Task description —
Can you put the lines of the data below into a numbered list, starting at the first line and ending at the line that contains "HSR: none -> 8:09", with both included and any blank lines left out?
[start Exercise input]
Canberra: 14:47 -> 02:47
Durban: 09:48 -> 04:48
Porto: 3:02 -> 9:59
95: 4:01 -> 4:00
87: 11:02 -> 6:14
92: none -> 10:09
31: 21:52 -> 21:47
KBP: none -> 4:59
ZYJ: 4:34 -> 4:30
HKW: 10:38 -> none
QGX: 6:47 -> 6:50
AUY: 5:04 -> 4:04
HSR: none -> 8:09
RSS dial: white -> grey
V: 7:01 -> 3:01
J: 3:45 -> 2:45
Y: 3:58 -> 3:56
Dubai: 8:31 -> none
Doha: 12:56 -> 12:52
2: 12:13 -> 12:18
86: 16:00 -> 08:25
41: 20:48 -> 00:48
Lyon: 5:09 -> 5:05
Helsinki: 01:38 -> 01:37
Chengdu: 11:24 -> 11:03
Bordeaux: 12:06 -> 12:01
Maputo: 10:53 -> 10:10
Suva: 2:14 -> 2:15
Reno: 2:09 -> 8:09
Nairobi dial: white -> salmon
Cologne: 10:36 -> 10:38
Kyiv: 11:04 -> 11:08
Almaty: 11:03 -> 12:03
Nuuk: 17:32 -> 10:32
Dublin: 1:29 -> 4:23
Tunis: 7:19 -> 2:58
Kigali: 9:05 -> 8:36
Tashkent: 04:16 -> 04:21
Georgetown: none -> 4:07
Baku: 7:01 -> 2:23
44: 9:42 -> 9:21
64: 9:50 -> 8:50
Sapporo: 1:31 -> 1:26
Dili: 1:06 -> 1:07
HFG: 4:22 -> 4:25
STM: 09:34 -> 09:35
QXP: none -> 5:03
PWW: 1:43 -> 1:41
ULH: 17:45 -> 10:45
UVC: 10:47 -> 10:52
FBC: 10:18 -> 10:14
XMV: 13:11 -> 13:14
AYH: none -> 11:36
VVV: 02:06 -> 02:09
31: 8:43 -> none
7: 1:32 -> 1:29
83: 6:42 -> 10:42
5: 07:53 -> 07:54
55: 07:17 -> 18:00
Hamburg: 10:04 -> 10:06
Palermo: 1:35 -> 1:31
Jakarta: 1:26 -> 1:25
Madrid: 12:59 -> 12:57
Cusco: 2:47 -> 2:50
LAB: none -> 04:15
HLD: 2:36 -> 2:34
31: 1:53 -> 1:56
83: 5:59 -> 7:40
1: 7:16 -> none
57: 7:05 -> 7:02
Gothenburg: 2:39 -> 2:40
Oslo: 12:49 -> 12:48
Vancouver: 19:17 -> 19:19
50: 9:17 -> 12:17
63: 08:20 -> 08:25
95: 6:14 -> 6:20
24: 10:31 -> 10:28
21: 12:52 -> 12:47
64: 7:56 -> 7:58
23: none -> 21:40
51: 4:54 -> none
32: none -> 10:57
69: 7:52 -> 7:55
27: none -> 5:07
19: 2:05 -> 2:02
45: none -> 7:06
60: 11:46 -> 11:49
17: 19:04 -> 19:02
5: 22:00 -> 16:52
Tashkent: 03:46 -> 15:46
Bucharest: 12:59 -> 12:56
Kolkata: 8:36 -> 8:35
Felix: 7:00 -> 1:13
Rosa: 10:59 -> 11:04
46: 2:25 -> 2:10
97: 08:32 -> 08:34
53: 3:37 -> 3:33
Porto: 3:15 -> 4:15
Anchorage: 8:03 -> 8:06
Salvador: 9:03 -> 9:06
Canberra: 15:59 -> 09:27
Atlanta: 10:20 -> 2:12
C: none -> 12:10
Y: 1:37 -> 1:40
[end Exercise input]
Task answer —
1. Canberra: 14:47 -> 02:47
2. Durban: 09:48 -> 04:48
3. Porto: 3:02 -> 9:59
4. 95: 4:01 -> 4:00
5. 87: 11:02 -> 6:14
6. 92: none -> 10:09
7. 31: 21:52 -> 21:47
8. KBP: none -> 4:59
9. ZYJ: 4:34 -> 4:30
10. HKW: 10:38 -> none
11. QGX: 6:47 -> 6:50
12. AUY: 5:04 -> 4:04
13. HSR: none -> 8:09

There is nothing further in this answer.